▸ **Object correspondence data**
= Beginning of Section =

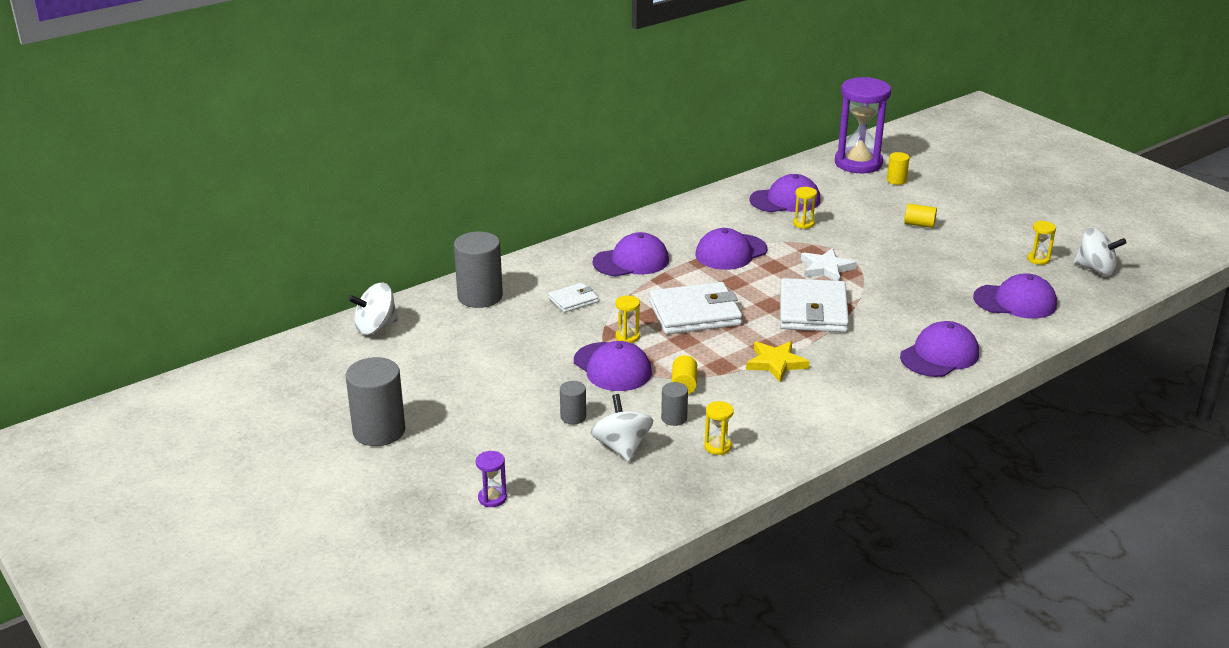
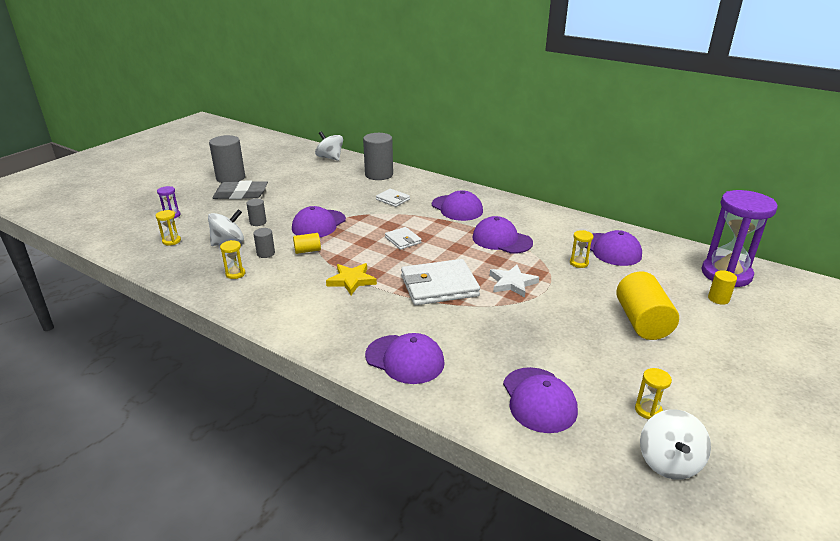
camera: 70 degrees right, 0 degrees up
(458, 425) = (241, 194): none -> grey eraser
(627, 337) = (358, 223): yellow hourglass -> yellow hourglass (171, 241)
(694, 313) = (403, 240): white wallet -> white wallet, size x0.51
(919, 224) = (642, 322): yellow cylinder -> yellow cylinder, size x1.99

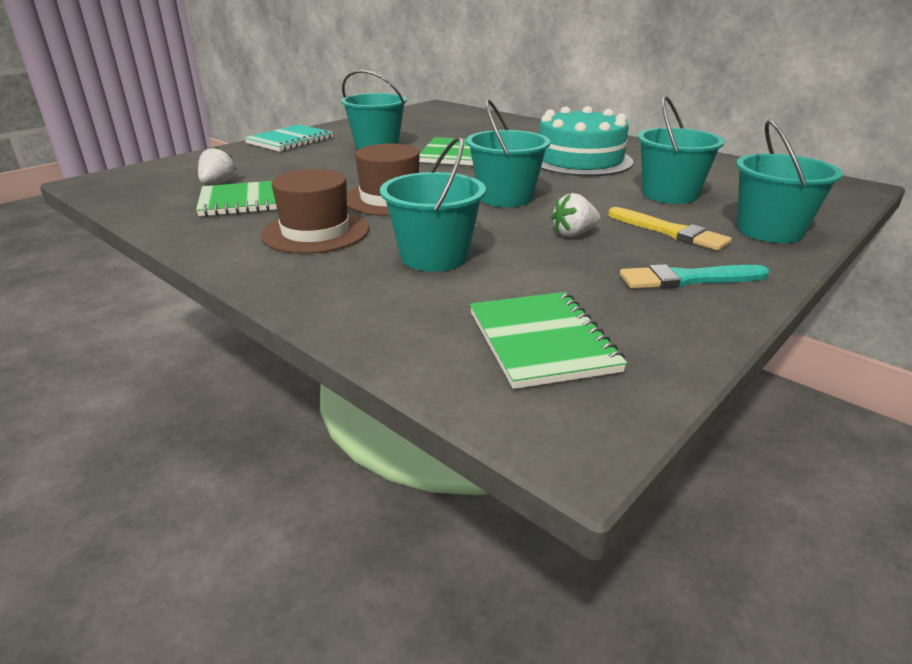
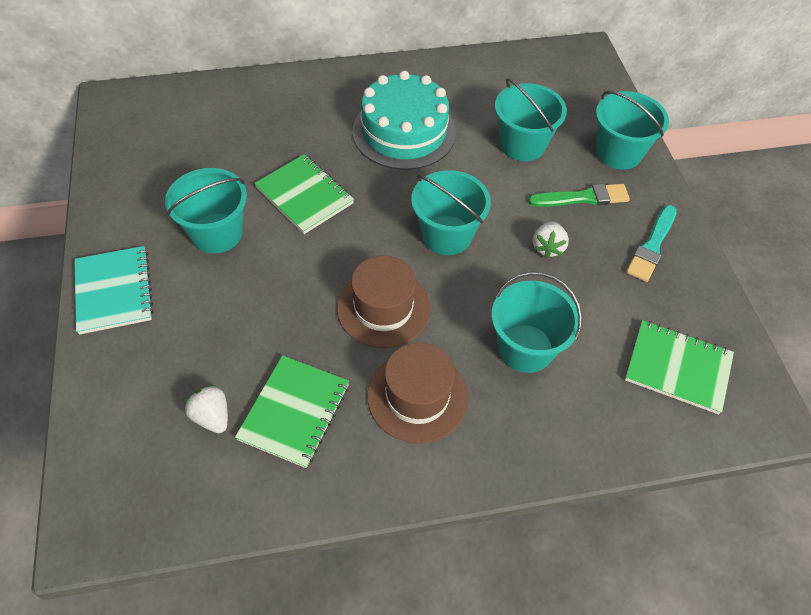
camera: 55 degrees left, 25 degrees up
(670, 231) = (583, 198): yellow brush -> green brush

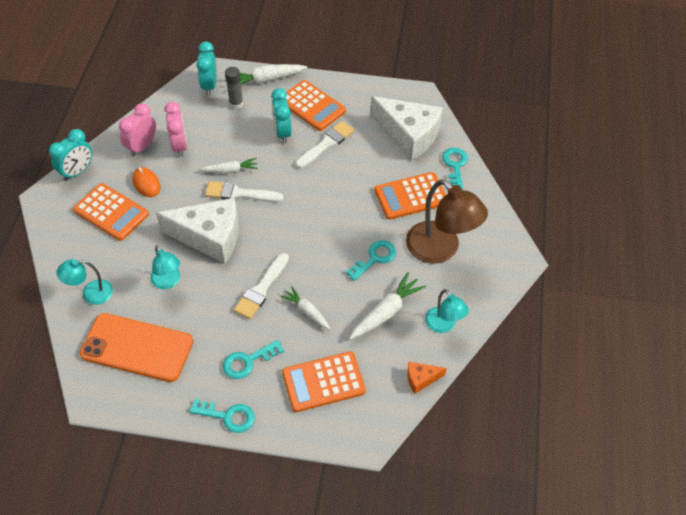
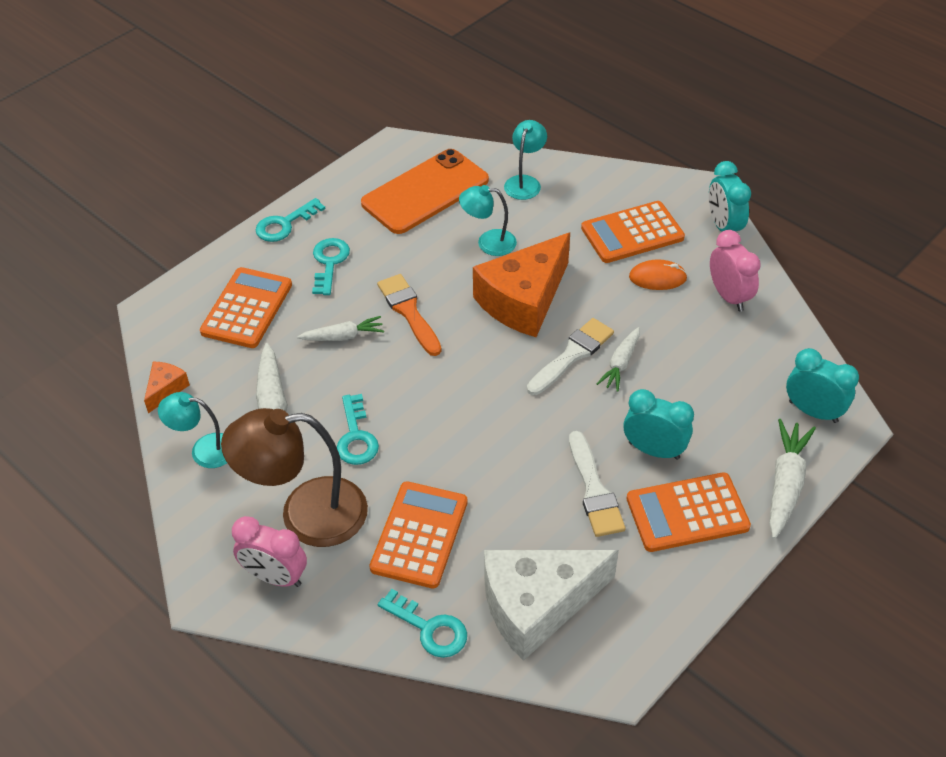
camera: 125 degrees right, 5 degrees down
(180, 146) = (704, 332): pink clock -> pink clock (275, 577)
(210, 237) = (523, 300): white cheese -> orange cheese
(236, 104) = (752, 425): grey glue stick -> none
(261, 289) = (409, 312): white brush -> orange brush

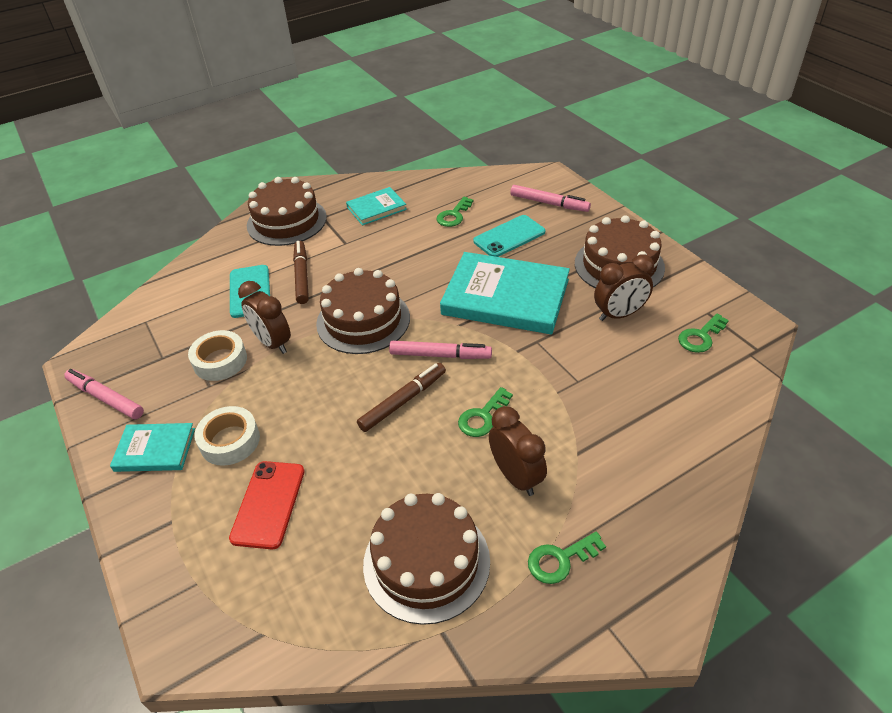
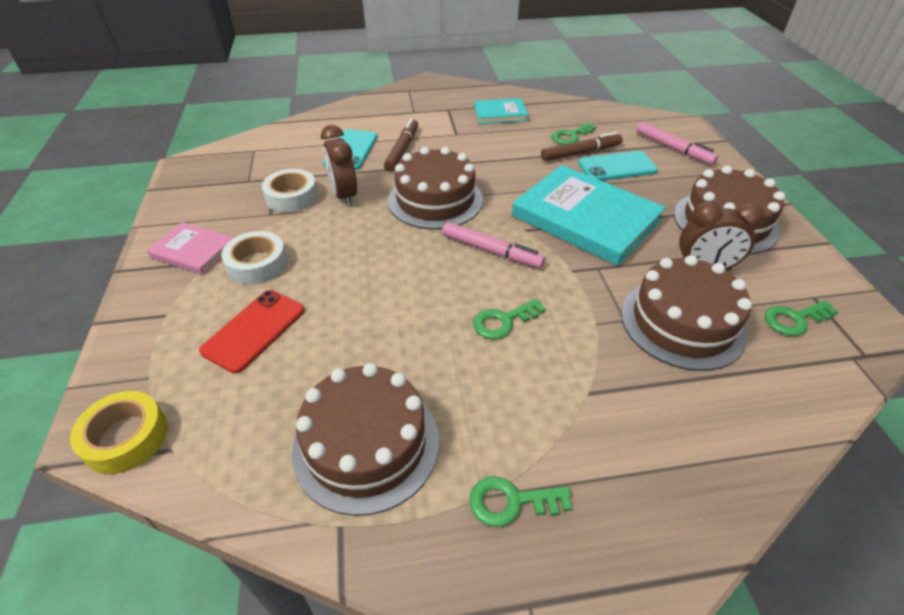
camera: 20 degrees right, 0 degrees up
(106, 398) = (184, 198): pink marker -> none
(155, 449) = (193, 251): turquoise book -> pink book
(213, 641) = (126, 437): none -> yellow tape
(287, 221) = (415, 105): brown cake -> brown cake (682, 322)
(403, 401) = (432, 281): brown marker -> brown marker (580, 153)
(516, 476) = (507, 392): brown clock -> none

= End of Section =

▸ **What you are asked to do**
Could the entries above be returned verbatim, with no pictures included?

▸ **Solved exercise**
camera: 70 degrees right, 0 degrees up
(458, 425) = (241, 194): none -> grey eraser
(627, 337) = (358, 223): yellow hourglass -> yellow hourglass (171, 241)
(694, 313) = (403, 240): white wallet -> white wallet, size x0.51
(919, 224) = (642, 322): yellow cylinder -> yellow cylinder, size x1.99

camera: 55 degrees left, 25 degrees up
(670, 231) = (583, 198): yellow brush -> green brush

camera: 125 degrees right, 5 degrees down
(180, 146) = (704, 332): pink clock -> pink clock (275, 577)
(210, 237) = (523, 300): white cheese -> orange cheese
(236, 104) = (752, 425): grey glue stick -> none
(261, 289) = (409, 312): white brush -> orange brush

camera: 20 degrees right, 0 degrees up
(106, 398) = (184, 198): pink marker -> none
(155, 449) = (193, 251): turquoise book -> pink book
(213, 641) = (126, 437): none -> yellow tape
(287, 221) = (415, 105): brown cake -> brown cake (682, 322)
(403, 401) = (432, 281): brown marker -> brown marker (580, 153)
(516, 476) = (507, 392): brown clock -> none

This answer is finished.